= Task goal =
Copy out each of the lines below word for word, keeping every figure and their original order unchanged.

= Source records =
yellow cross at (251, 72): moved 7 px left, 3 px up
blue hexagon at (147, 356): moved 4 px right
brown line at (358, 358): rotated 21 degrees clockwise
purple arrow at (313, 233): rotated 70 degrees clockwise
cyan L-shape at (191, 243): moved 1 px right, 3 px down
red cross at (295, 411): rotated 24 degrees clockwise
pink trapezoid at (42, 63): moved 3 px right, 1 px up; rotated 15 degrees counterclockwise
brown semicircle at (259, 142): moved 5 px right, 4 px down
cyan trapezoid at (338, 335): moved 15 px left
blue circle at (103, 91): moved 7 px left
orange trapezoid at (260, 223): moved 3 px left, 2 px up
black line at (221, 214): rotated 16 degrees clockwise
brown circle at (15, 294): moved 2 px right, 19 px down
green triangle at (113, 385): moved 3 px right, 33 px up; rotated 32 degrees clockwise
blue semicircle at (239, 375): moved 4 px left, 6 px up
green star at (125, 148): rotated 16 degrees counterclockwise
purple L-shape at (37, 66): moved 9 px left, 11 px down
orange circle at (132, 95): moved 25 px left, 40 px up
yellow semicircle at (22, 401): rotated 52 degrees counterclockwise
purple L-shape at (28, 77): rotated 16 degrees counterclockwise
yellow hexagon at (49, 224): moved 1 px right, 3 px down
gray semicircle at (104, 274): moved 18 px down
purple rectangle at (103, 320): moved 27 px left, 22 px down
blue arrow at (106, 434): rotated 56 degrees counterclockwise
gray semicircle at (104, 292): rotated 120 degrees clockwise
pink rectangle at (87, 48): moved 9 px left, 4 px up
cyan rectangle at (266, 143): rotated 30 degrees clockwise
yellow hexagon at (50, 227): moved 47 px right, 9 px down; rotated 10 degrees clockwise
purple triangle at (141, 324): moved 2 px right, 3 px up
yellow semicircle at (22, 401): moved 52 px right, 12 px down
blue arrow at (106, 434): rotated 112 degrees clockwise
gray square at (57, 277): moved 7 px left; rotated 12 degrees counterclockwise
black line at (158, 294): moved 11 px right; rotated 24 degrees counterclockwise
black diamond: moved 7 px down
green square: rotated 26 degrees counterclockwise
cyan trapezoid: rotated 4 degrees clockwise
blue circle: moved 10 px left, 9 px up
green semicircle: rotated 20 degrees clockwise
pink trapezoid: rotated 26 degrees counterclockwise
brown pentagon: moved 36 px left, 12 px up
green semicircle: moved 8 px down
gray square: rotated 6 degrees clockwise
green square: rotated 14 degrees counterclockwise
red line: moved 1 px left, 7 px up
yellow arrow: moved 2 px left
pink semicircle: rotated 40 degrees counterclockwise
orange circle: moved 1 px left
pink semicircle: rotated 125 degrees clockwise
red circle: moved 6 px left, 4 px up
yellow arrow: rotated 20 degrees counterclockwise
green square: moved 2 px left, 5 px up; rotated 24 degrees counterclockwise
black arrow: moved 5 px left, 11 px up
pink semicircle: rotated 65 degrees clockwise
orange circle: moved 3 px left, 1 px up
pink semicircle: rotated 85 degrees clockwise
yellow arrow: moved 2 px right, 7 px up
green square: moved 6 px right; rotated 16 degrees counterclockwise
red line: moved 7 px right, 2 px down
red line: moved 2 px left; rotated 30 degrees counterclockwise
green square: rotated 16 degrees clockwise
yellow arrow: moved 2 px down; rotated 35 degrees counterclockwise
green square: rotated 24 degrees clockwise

= Complete response =
yellow cross at (251, 72): moved 7 px left, 3 px up
blue hexagon at (147, 356): moved 4 px right
brown line at (358, 358): rotated 21 degrees clockwise
purple arrow at (313, 233): rotated 70 degrees clockwise
cyan L-shape at (191, 243): moved 1 px right, 3 px down
red cross at (295, 411): rotated 24 degrees clockwise
pink trapezoid at (42, 63): moved 3 px right, 1 px up; rotated 15 degrees counterclockwise
brown semicircle at (259, 142): moved 5 px right, 4 px down
cyan trapezoid at (338, 335): moved 15 px left
blue circle at (103, 91): moved 7 px left
orange trapezoid at (260, 223): moved 3 px left, 2 px up
black line at (221, 214): rotated 16 degrees clockwise
brown circle at (15, 294): moved 2 px right, 19 px down
green triangle at (113, 385): moved 3 px right, 33 px up; rotated 32 degrees clockwise
blue semicircle at (239, 375): moved 4 px left, 6 px up
green star at (125, 148): rotated 16 degrees counterclockwise
purple L-shape at (37, 66): moved 9 px left, 11 px down
orange circle at (132, 95): moved 25 px left, 40 px up
yellow semicircle at (22, 401): rotated 52 degrees counterclockwise
purple L-shape at (28, 77): rotated 16 degrees counterclockwise
yellow hexagon at (49, 224): moved 1 px right, 3 px down
gray semicircle at (104, 274): moved 18 px down
purple rectangle at (103, 320): moved 27 px left, 22 px down
blue arrow at (106, 434): rotated 56 degrees counterclockwise
gray semicircle at (104, 292): rotated 120 degrees clockwise
pink rectangle at (87, 48): moved 9 px left, 4 px up
cyan rectangle at (266, 143): rotated 30 degrees clockwise
yellow hexagon at (50, 227): moved 47 px right, 9 px down; rotated 10 degrees clockwise
purple triangle at (141, 324): moved 2 px right, 3 px up
yellow semicircle at (22, 401): moved 52 px right, 12 px down
blue arrow at (106, 434): rotated 112 degrees clockwise
gray square at (57, 277): moved 7 px left; rotated 12 degrees counterclockwise
black line at (158, 294): moved 11 px right; rotated 24 degrees counterclockwise
black diamond: moved 7 px down
green square: rotated 26 degrees counterclockwise
cyan trapezoid: rotated 4 degrees clockwise
blue circle: moved 10 px left, 9 px up
green semicircle: rotated 20 degrees clockwise
pink trapezoid: rotated 26 degrees counterclockwise
brown pentagon: moved 36 px left, 12 px up
green semicircle: moved 8 px down
gray square: rotated 6 degrees clockwise
green square: rotated 14 degrees counterclockwise
red line: moved 1 px left, 7 px up
yellow arrow: moved 2 px left
pink semicircle: rotated 40 degrees counterclockwise
orange circle: moved 1 px left
pink semicircle: rotated 125 degrees clockwise
red circle: moved 6 px left, 4 px up
yellow arrow: rotated 20 degrees counterclockwise
green square: moved 2 px left, 5 px up; rotated 24 degrees counterclockwise
black arrow: moved 5 px left, 11 px up
pink semicircle: rotated 65 degrees clockwise
orange circle: moved 3 px left, 1 px up
pink semicircle: rotated 85 degrees clockwise
yellow arrow: moved 2 px right, 7 px up
green square: moved 6 px right; rotated 16 degrees counterclockwise
red line: moved 7 px right, 2 px down
red line: moved 2 px left; rotated 30 degrees counterclockwise
green square: rotated 16 degrees clockwise
yellow arrow: moved 2 px down; rotated 35 degrees counterclockwise
green square: rotated 24 degrees clockwise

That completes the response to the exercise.